> _ENTRIES SHOWN_
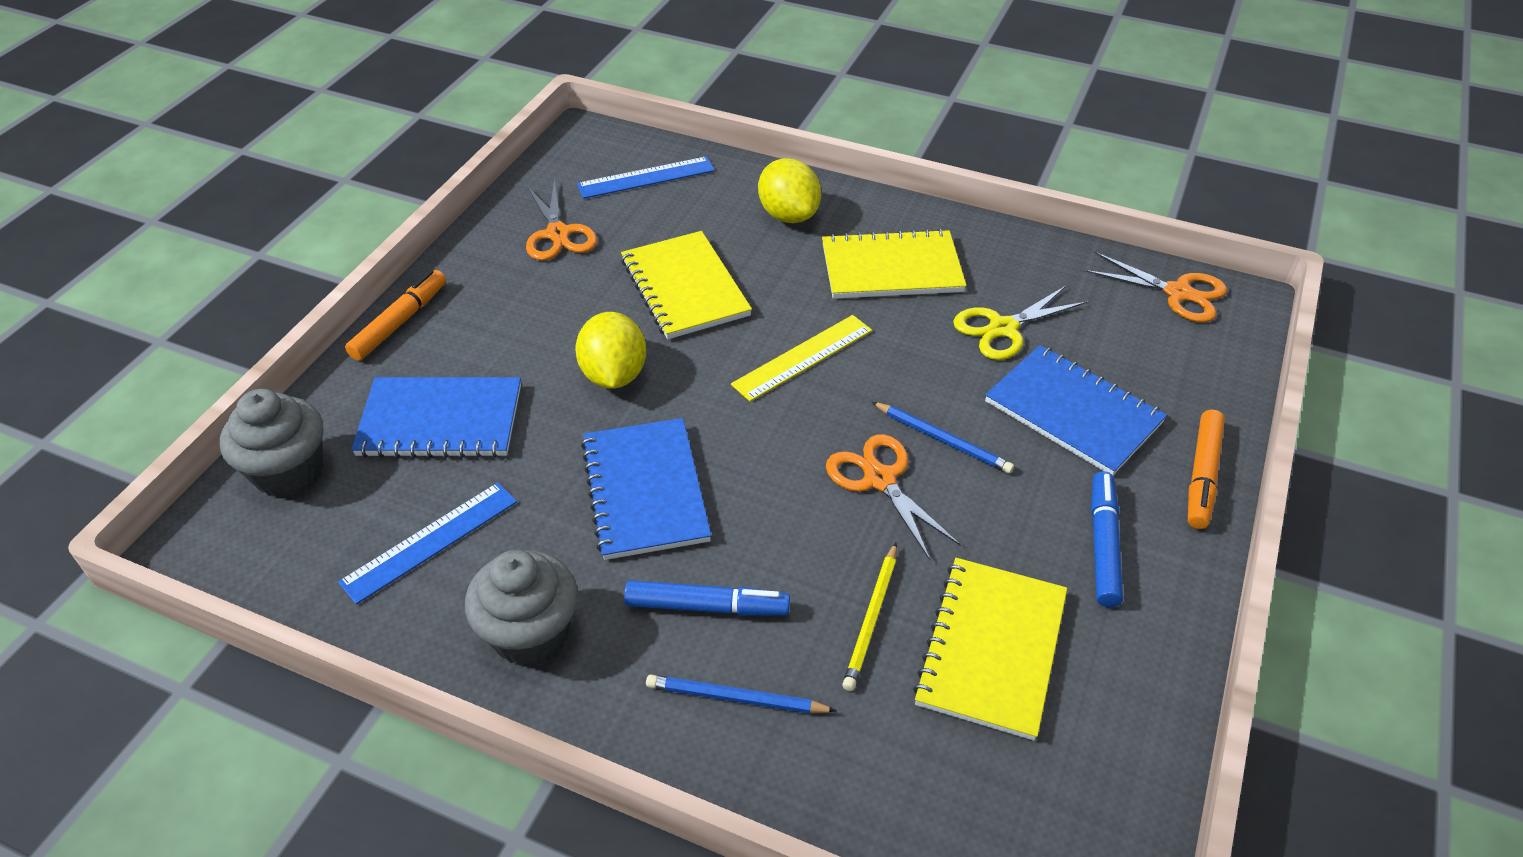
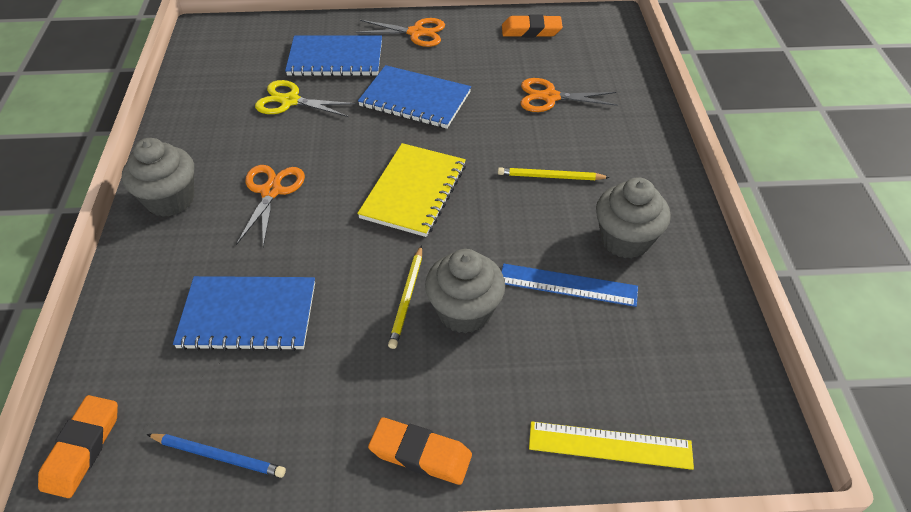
blue marker: 2 -> 0
blue pencil: 2 -> 1
blue ruler: 2 -> 1
grey cupcake: 2 -> 3
orange eraser: 0 -> 3
orange marker: 2 -> 0
yellow lemon: 2 -> 0
yellow notebook: 3 -> 1
yellow pencil: 1 -> 2

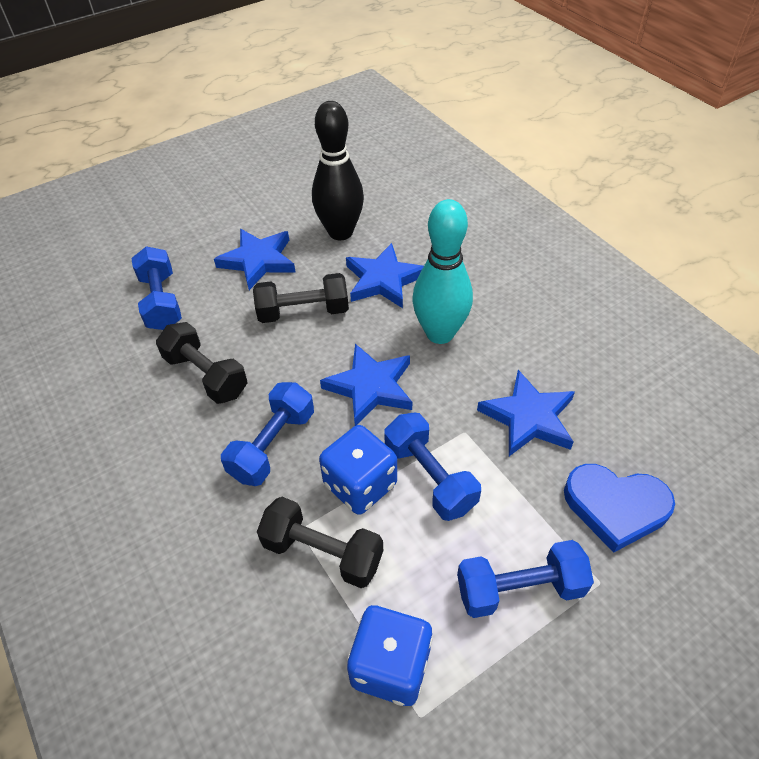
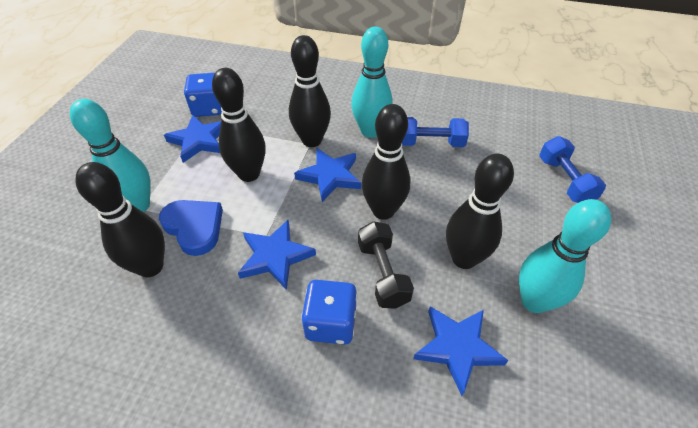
black bowling pin: 1 -> 5
black dumbbell: 3 -> 1
blue dumbbell: 4 -> 2
turquoise bowling pin: 1 -> 3

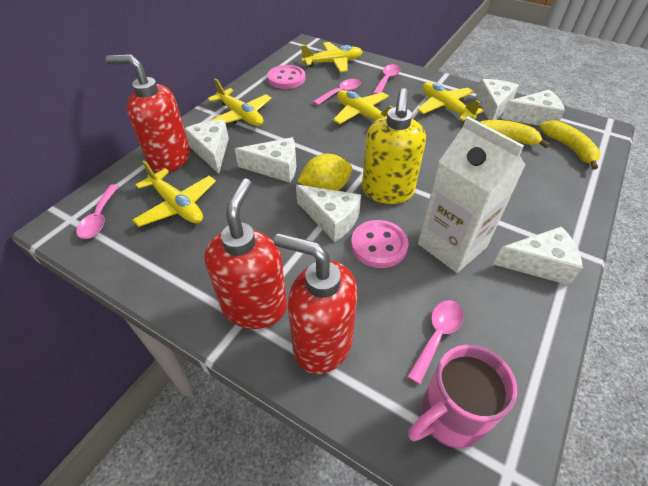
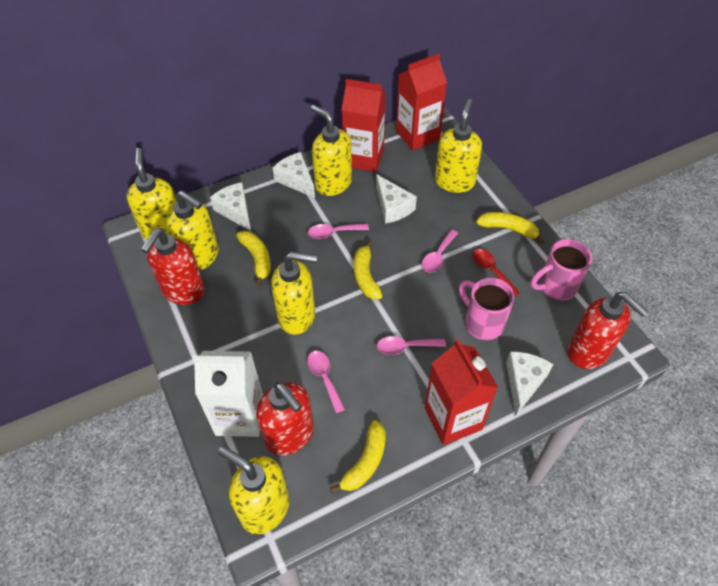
pink button: 2 -> 0
pink mug: 1 -> 2
red carton: 0 -> 3
red spoon: 0 -> 1
white cheese: 6 -> 4
yellow banana: 2 -> 4
yellow lemon: 1 -> 0
yellow plane: 5 -> 0
yellow soap dispenser: 1 -> 6

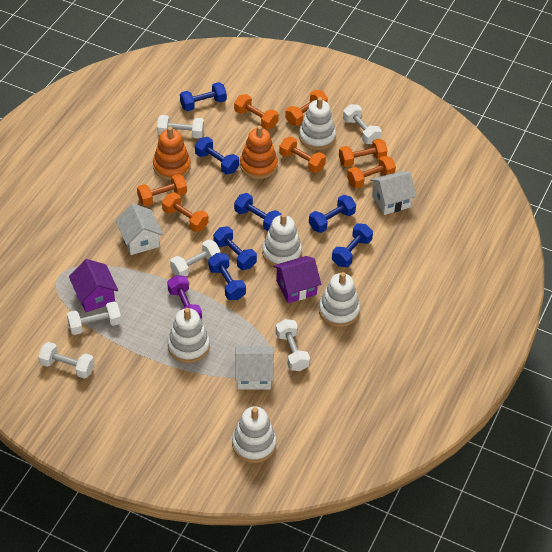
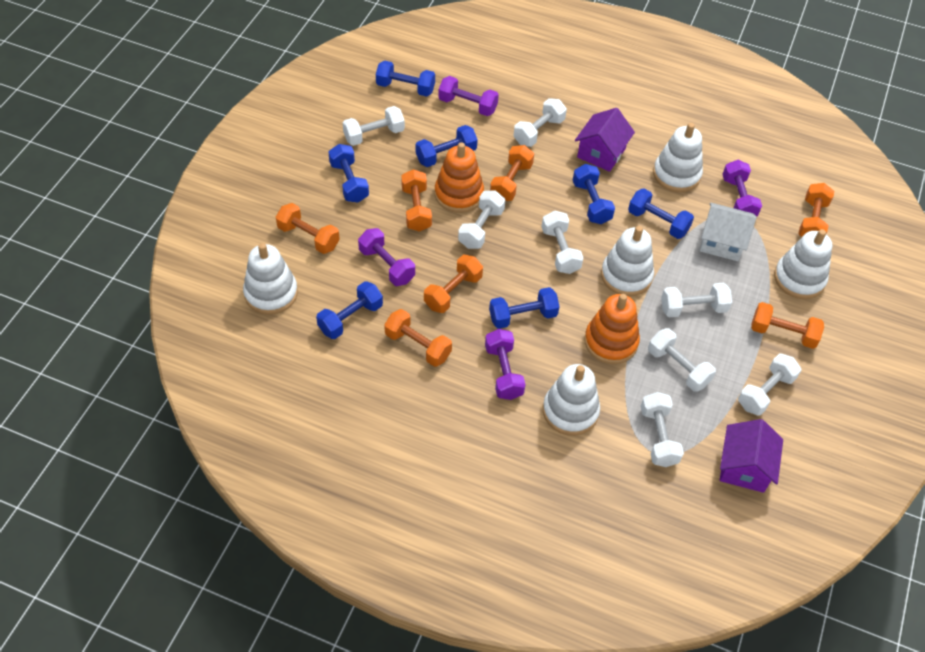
purple dumbbell: 1 -> 4
white dumbbell: 6 -> 8
white house: 3 -> 1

> _YOUR ASSIGNMENT_
Omit the pictures, then set down all the remaining data exactly as given.

> _RESULT BELOW_
blue marker: 2 -> 0
blue pencil: 2 -> 1
blue ruler: 2 -> 1
grey cupcake: 2 -> 3
orange eraser: 0 -> 3
orange marker: 2 -> 0
yellow lemon: 2 -> 0
yellow notebook: 3 -> 1
yellow pencil: 1 -> 2

black bowling pin: 1 -> 5
black dumbbell: 3 -> 1
blue dumbbell: 4 -> 2
turquoise bowling pin: 1 -> 3

pink button: 2 -> 0
pink mug: 1 -> 2
red carton: 0 -> 3
red spoon: 0 -> 1
white cheese: 6 -> 4
yellow banana: 2 -> 4
yellow lemon: 1 -> 0
yellow plane: 5 -> 0
yellow soap dispenser: 1 -> 6

purple dumbbell: 1 -> 4
white dumbbell: 6 -> 8
white house: 3 -> 1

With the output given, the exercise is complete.